**DATA FOR REVIEW**.
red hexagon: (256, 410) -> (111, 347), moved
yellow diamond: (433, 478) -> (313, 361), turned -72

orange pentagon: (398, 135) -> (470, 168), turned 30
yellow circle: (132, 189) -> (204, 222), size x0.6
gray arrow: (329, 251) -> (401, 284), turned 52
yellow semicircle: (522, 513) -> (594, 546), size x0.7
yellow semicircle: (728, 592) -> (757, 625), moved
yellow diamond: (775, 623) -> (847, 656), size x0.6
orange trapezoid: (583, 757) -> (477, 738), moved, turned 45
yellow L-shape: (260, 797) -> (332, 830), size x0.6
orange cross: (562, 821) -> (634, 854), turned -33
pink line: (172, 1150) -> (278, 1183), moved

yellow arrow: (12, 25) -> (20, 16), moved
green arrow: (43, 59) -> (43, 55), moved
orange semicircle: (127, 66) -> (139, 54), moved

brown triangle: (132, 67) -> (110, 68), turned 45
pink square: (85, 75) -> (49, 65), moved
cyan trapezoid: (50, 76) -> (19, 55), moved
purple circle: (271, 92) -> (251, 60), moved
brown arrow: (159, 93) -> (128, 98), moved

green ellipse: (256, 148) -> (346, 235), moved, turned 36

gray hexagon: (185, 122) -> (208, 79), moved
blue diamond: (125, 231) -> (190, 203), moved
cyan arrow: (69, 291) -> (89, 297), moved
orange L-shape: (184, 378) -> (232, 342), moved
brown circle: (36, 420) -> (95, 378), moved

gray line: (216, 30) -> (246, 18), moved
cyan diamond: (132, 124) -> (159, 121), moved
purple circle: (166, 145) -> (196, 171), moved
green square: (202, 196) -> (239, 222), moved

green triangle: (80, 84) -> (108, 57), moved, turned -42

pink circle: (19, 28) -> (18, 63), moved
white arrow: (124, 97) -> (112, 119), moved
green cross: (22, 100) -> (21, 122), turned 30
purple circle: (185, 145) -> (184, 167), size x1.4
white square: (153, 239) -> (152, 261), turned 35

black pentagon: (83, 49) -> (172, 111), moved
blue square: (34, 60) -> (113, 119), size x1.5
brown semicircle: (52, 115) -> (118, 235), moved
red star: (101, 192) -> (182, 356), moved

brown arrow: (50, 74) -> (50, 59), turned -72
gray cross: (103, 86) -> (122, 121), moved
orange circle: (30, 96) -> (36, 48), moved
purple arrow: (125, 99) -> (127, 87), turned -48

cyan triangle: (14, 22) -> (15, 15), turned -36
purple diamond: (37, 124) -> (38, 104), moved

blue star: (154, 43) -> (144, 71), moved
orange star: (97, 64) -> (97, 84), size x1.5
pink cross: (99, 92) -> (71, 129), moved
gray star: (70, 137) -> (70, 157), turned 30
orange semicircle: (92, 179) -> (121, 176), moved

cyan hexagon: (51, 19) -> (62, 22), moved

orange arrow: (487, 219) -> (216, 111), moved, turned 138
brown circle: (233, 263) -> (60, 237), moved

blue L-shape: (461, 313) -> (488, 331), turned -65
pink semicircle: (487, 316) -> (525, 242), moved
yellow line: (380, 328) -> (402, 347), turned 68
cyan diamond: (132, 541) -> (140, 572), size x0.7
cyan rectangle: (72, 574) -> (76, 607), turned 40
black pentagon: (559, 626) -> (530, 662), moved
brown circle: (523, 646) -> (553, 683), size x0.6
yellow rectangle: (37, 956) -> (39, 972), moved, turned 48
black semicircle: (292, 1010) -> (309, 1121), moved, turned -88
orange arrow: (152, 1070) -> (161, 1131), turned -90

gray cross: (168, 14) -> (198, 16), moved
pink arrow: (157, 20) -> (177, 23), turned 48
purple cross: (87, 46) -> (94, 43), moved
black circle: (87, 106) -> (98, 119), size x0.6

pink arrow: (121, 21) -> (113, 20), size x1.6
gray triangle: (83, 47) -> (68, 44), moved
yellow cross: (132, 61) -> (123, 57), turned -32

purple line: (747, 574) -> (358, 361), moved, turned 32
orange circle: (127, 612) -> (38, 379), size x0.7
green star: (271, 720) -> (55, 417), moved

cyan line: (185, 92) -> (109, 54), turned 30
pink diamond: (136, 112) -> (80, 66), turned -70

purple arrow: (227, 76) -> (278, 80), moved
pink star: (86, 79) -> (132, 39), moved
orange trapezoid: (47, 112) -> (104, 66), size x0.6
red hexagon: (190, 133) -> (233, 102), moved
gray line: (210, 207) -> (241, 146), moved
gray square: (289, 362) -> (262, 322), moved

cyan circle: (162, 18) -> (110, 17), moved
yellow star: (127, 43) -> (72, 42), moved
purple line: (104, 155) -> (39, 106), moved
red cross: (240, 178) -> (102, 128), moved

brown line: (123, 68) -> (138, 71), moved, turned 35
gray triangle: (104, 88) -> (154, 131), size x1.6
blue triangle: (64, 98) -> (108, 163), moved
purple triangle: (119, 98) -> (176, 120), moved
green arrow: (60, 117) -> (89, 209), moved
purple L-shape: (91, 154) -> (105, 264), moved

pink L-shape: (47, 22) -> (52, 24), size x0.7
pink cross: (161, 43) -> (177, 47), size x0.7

**INSTRUCTIONS FOR THE TASK**.
Working from the material above, retype exactly the lines from the one with "orange circle: (127, 612)" through the one with "pink star: (86, 79) -> (132, 39), moved", both included, and only those lines.

**TASK ANSWER**.
orange circle: (127, 612) -> (38, 379), size x0.7
green star: (271, 720) -> (55, 417), moved

cyan line: (185, 92) -> (109, 54), turned 30
pink diamond: (136, 112) -> (80, 66), turned -70

purple arrow: (227, 76) -> (278, 80), moved
pink star: (86, 79) -> (132, 39), moved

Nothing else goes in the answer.